### YOUR ASSIGNMENT
In the material below, find the line with "LIGHT3 pin OUT: D0 -> D2" and the line with "RGB3: KY-016 -> SMD5050". Output exactly those two lines and all lines between them, leaving out pictures.

### RECORDS

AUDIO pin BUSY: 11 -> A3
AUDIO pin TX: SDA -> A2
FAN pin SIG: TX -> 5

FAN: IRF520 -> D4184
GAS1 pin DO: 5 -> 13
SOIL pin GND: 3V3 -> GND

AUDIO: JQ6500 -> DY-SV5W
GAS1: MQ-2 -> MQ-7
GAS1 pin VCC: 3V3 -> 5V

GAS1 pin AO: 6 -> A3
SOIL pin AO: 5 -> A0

---

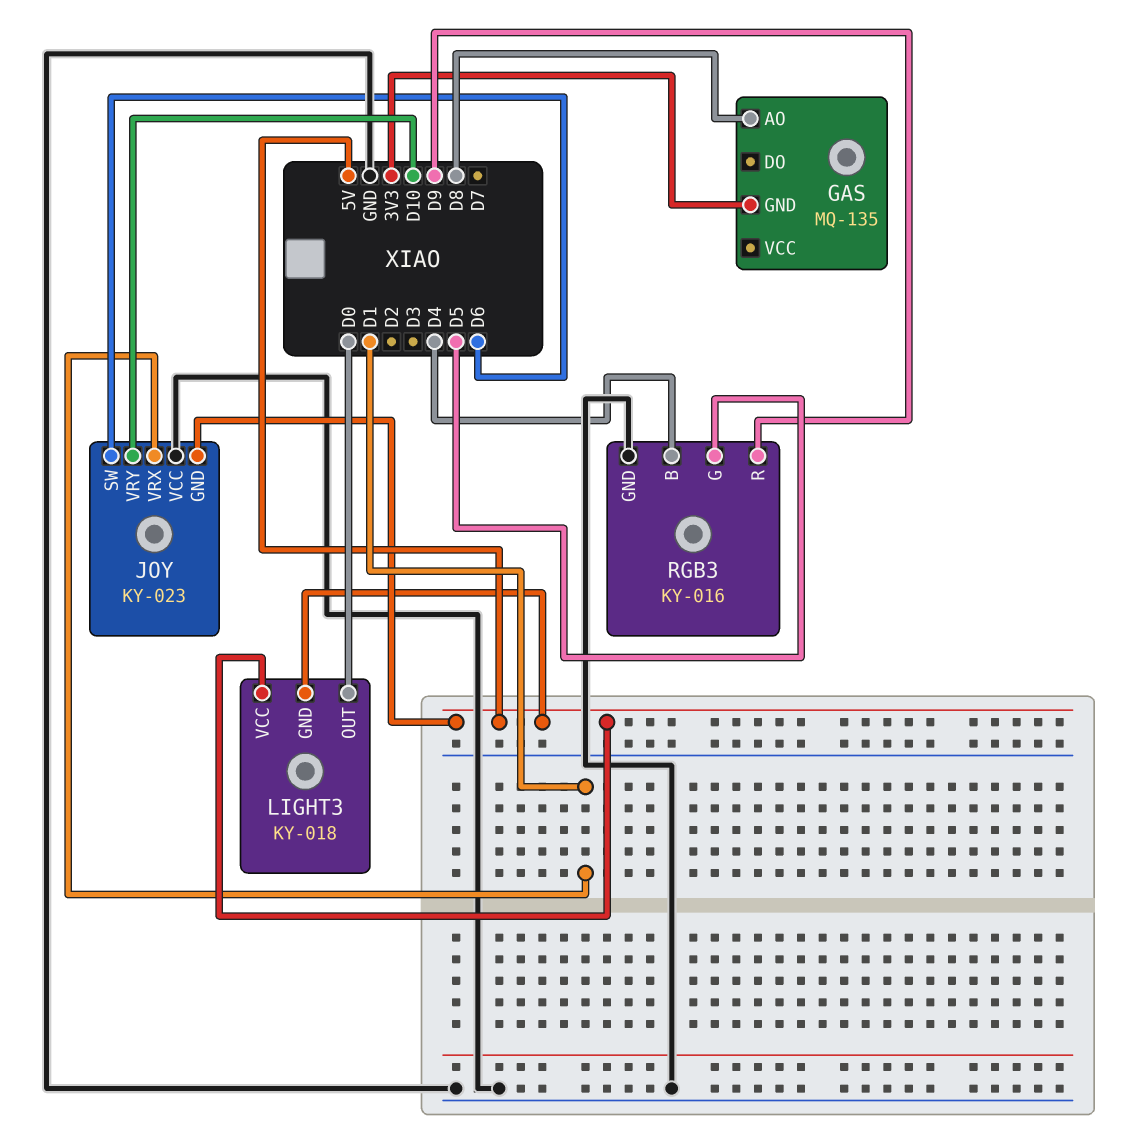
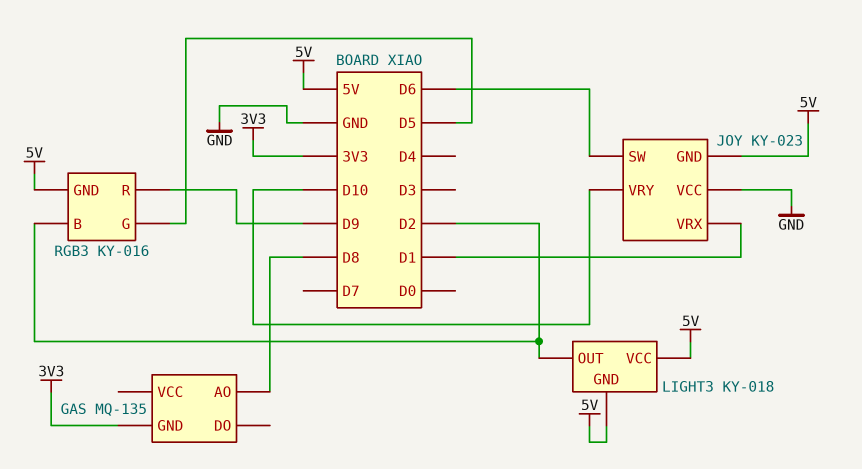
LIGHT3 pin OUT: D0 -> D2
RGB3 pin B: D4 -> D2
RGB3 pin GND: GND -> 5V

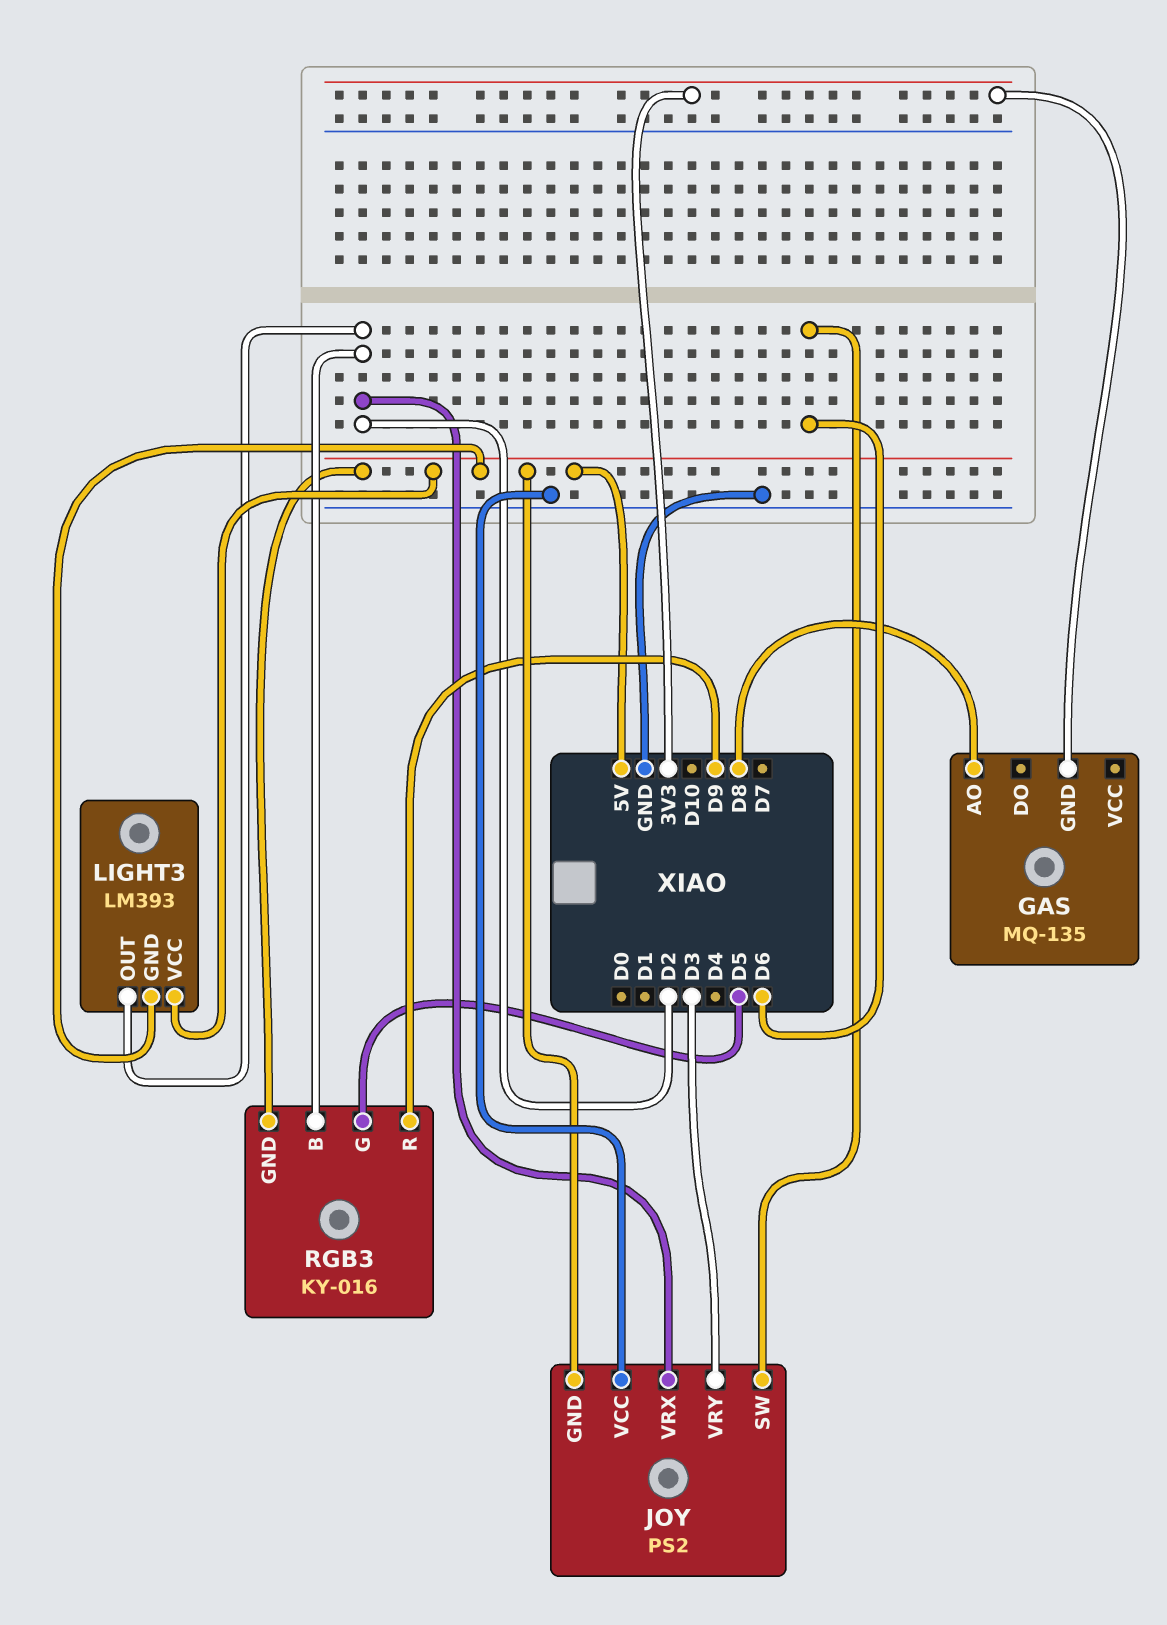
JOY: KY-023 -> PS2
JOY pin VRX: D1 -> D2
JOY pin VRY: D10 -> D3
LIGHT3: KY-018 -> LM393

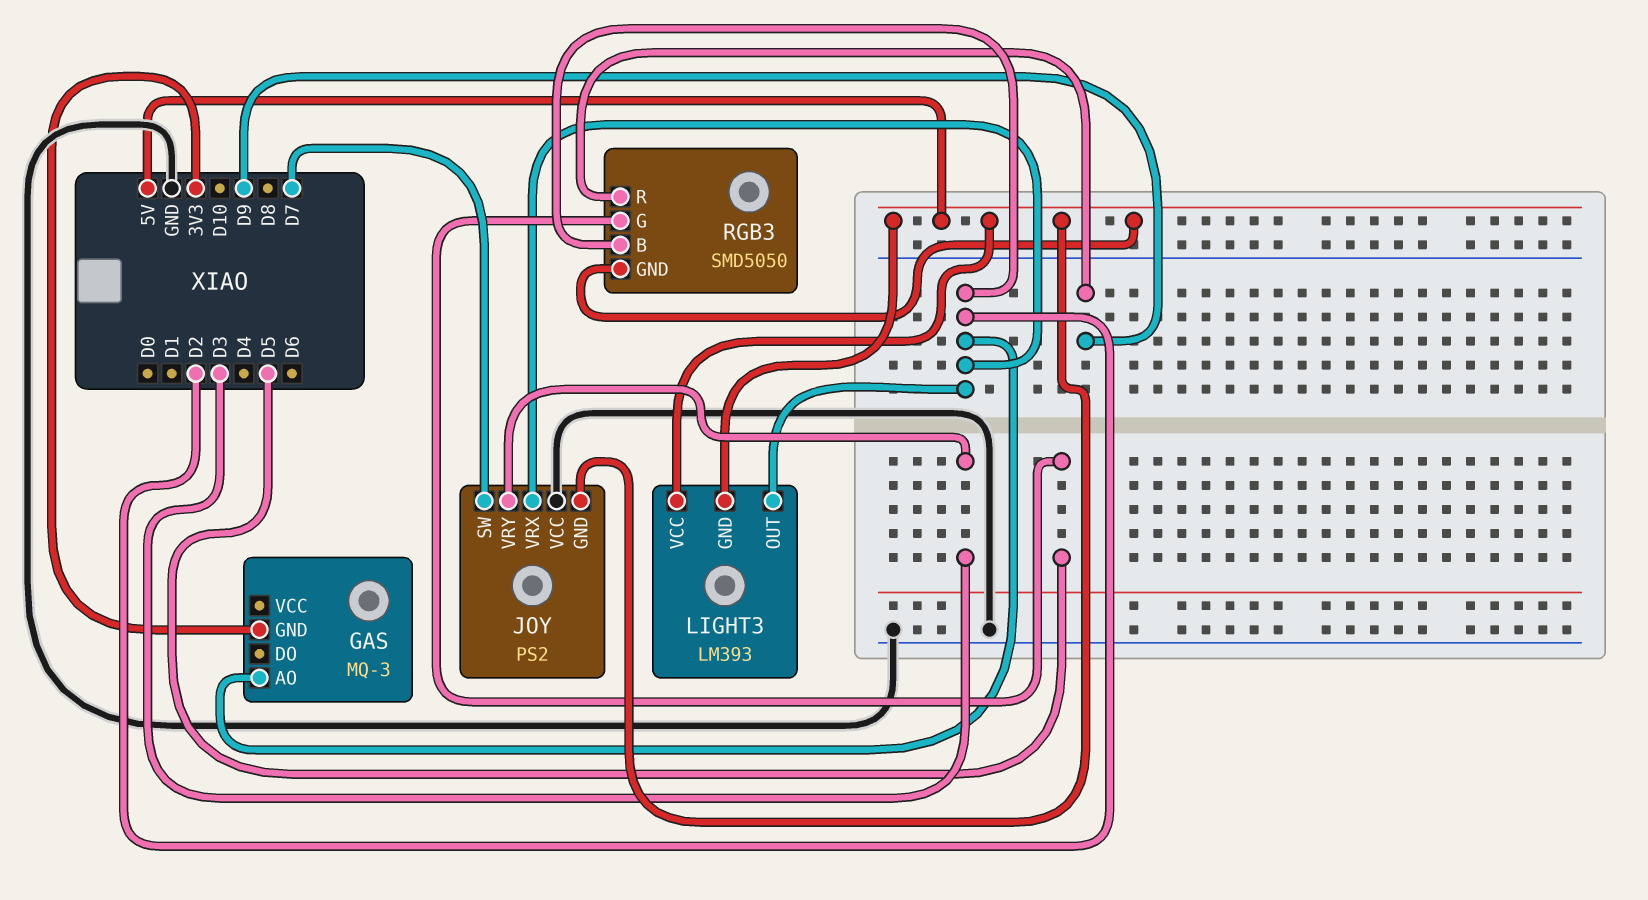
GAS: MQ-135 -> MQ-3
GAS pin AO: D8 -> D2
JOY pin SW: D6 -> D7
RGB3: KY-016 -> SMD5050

### OUTPUT FOR THIS TASK
LIGHT3 pin OUT: D0 -> D2
RGB3 pin B: D4 -> D2
RGB3 pin GND: GND -> 5V

JOY: KY-023 -> PS2
JOY pin VRX: D1 -> D2
JOY pin VRY: D10 -> D3
LIGHT3: KY-018 -> LM393

GAS: MQ-135 -> MQ-3
GAS pin AO: D8 -> D2
JOY pin SW: D6 -> D7
RGB3: KY-016 -> SMD5050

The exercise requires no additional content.